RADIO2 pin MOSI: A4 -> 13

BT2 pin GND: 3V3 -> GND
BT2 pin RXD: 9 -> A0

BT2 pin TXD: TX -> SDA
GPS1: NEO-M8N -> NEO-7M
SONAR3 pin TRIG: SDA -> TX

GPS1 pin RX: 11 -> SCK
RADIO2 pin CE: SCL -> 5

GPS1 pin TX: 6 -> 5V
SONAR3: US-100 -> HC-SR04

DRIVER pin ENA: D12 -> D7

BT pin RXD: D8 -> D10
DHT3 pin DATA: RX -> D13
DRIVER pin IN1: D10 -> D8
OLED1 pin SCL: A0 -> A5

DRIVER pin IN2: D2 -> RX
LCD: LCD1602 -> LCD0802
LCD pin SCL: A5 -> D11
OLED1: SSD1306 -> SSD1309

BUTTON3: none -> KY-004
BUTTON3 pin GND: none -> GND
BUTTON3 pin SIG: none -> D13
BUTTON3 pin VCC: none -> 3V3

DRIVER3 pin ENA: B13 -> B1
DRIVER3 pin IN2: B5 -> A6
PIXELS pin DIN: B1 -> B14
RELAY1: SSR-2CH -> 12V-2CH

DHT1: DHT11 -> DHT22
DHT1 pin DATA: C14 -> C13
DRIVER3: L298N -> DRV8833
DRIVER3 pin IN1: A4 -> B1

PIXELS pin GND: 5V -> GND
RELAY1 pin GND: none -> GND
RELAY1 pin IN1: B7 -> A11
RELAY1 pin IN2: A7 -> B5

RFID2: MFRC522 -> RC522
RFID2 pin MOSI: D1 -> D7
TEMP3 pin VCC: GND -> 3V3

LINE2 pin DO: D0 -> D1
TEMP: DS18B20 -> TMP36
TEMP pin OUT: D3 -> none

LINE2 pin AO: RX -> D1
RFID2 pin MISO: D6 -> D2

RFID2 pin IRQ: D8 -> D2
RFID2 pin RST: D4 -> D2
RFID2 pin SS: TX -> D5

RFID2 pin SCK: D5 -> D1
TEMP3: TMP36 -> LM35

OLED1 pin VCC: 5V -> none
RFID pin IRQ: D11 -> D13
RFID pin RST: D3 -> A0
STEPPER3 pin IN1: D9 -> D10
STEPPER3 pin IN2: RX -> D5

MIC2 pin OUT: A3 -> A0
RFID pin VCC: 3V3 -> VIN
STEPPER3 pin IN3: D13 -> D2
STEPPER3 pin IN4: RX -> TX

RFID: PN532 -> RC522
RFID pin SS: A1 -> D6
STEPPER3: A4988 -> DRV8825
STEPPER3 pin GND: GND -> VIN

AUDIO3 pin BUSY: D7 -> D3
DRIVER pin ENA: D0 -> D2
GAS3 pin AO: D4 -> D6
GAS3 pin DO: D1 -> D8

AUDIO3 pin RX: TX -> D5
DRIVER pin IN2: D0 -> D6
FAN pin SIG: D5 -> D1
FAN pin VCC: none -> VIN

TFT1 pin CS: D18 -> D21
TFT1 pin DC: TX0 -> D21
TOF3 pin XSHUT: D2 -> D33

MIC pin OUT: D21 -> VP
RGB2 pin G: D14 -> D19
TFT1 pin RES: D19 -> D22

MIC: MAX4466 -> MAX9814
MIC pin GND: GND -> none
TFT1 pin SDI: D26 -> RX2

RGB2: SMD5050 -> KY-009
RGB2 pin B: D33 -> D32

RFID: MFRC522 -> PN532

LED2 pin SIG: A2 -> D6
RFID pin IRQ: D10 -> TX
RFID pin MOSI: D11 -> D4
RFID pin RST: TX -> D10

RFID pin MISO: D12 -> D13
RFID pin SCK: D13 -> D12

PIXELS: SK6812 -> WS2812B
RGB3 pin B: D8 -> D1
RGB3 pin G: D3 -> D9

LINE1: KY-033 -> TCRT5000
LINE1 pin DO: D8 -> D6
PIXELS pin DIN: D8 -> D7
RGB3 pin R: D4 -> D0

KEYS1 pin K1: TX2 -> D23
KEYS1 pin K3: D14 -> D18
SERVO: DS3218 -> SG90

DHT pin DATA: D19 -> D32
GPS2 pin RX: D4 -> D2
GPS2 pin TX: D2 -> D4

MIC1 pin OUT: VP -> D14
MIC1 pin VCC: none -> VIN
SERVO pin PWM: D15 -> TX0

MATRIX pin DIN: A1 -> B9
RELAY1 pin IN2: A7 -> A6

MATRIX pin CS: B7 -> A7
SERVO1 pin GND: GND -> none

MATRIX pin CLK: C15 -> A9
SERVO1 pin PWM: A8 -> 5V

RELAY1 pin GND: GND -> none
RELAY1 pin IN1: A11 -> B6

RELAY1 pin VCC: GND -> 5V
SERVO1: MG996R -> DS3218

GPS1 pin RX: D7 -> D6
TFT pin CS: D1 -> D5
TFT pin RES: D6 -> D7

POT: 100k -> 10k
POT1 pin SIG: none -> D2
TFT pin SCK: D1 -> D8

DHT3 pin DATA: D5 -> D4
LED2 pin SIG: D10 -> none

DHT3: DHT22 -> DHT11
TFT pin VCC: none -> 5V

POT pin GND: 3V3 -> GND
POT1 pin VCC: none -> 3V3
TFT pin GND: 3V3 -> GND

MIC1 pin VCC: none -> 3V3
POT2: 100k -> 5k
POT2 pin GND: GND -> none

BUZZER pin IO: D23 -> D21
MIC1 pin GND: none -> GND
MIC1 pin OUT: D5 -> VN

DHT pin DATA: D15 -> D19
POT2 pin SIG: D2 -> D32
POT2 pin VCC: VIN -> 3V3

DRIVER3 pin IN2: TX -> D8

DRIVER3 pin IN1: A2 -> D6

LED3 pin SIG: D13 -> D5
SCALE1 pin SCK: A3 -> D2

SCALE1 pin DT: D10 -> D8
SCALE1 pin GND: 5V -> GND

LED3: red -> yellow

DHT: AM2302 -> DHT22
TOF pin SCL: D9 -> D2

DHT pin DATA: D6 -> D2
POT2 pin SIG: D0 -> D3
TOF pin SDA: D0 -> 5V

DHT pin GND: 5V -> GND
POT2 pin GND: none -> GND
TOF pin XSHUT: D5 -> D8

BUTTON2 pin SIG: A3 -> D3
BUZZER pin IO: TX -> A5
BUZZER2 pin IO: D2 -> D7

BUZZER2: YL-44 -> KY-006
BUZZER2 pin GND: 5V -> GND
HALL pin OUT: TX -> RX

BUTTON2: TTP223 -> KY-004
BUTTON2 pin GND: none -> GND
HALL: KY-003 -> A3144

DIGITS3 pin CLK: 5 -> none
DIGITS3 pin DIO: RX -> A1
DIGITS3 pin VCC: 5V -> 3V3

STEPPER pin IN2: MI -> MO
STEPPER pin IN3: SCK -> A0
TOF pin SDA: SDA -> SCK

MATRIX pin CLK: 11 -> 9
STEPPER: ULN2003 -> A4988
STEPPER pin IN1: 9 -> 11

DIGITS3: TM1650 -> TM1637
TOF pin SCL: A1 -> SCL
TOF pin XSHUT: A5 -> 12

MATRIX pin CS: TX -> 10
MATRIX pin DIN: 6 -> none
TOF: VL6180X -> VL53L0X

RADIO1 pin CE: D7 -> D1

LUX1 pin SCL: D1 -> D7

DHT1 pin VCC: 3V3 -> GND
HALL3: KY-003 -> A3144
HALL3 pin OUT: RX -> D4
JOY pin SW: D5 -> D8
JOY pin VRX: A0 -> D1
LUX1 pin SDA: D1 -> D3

· · ·

Description of the task:
The output should be exactly the lines above from the line containing "DRIVER pin IN1: D10 -> D8" to the line containing "RFID2 pin MISO: D6 -> D2", inclusive, with no other lines.

Answer box:
DRIVER pin IN1: D10 -> D8
OLED1 pin SCL: A0 -> A5

DRIVER pin IN2: D2 -> RX
LCD: LCD1602 -> LCD0802
LCD pin SCL: A5 -> D11
OLED1: SSD1306 -> SSD1309

BUTTON3: none -> KY-004
BUTTON3 pin GND: none -> GND
BUTTON3 pin SIG: none -> D13
BUTTON3 pin VCC: none -> 3V3

DRIVER3 pin ENA: B13 -> B1
DRIVER3 pin IN2: B5 -> A6
PIXELS pin DIN: B1 -> B14
RELAY1: SSR-2CH -> 12V-2CH

DHT1: DHT11 -> DHT22
DHT1 pin DATA: C14 -> C13
DRIVER3: L298N -> DRV8833
DRIVER3 pin IN1: A4 -> B1

PIXELS pin GND: 5V -> GND
RELAY1 pin GND: none -> GND
RELAY1 pin IN1: B7 -> A11
RELAY1 pin IN2: A7 -> B5

RFID2: MFRC522 -> RC522
RFID2 pin MOSI: D1 -> D7
TEMP3 pin VCC: GND -> 3V3

LINE2 pin DO: D0 -> D1
TEMP: DS18B20 -> TMP36
TEMP pin OUT: D3 -> none

LINE2 pin AO: RX -> D1
RFID2 pin MISO: D6 -> D2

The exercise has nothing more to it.